_YOUR INSTRUCTIONS_
The answer must be every record below, reproduced exactly.

_INPUT MATERIAL_
■ ■ ■ ■ ■ ■ ■

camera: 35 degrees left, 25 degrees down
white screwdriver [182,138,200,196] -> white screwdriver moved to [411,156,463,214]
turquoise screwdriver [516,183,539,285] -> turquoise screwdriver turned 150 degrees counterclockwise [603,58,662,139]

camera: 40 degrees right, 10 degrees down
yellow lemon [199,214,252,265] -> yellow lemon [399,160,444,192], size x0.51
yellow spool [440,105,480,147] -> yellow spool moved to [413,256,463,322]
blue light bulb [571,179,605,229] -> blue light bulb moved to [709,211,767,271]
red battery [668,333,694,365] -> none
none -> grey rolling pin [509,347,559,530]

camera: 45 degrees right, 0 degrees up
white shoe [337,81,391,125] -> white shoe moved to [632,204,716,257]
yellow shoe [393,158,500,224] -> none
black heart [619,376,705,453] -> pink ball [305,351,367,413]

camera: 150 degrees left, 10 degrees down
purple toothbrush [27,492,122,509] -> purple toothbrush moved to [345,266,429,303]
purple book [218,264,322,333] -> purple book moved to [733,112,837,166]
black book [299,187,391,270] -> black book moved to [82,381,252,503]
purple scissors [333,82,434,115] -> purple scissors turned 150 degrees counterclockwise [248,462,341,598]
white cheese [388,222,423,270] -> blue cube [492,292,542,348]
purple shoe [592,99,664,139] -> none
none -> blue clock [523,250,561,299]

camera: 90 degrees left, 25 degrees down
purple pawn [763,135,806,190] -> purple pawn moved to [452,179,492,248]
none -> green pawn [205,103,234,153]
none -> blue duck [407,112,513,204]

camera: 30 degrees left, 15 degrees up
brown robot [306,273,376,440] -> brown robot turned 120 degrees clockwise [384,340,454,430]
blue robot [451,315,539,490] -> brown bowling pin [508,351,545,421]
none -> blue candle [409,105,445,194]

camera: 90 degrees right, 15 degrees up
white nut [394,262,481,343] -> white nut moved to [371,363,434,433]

■ ■ ■ ■ ■ ■ ■

_RESULT OF THE TASK_
camera: 35 degrees left, 25 degrees down
white screwdriver [182,138,200,196] -> white screwdriver moved to [411,156,463,214]
turquoise screwdriver [516,183,539,285] -> turquoise screwdriver turned 150 degrees counterclockwise [603,58,662,139]

camera: 40 degrees right, 10 degrees down
yellow lemon [199,214,252,265] -> yellow lemon [399,160,444,192], size x0.51
yellow spool [440,105,480,147] -> yellow spool moved to [413,256,463,322]
blue light bulb [571,179,605,229] -> blue light bulb moved to [709,211,767,271]
red battery [668,333,694,365] -> none
none -> grey rolling pin [509,347,559,530]

camera: 45 degrees right, 0 degrees up
white shoe [337,81,391,125] -> white shoe moved to [632,204,716,257]
yellow shoe [393,158,500,224] -> none
black heart [619,376,705,453] -> pink ball [305,351,367,413]

camera: 150 degrees left, 10 degrees down
purple toothbrush [27,492,122,509] -> purple toothbrush moved to [345,266,429,303]
purple book [218,264,322,333] -> purple book moved to [733,112,837,166]
black book [299,187,391,270] -> black book moved to [82,381,252,503]
purple scissors [333,82,434,115] -> purple scissors turned 150 degrees counterclockwise [248,462,341,598]
white cheese [388,222,423,270] -> blue cube [492,292,542,348]
purple shoe [592,99,664,139] -> none
none -> blue clock [523,250,561,299]

camera: 90 degrees left, 25 degrees down
purple pawn [763,135,806,190] -> purple pawn moved to [452,179,492,248]
none -> green pawn [205,103,234,153]
none -> blue duck [407,112,513,204]

camera: 30 degrees left, 15 degrees up
brown robot [306,273,376,440] -> brown robot turned 120 degrees clockwise [384,340,454,430]
blue robot [451,315,539,490] -> brown bowling pin [508,351,545,421]
none -> blue candle [409,105,445,194]

camera: 90 degrees right, 15 degrees up
white nut [394,262,481,343] -> white nut moved to [371,363,434,433]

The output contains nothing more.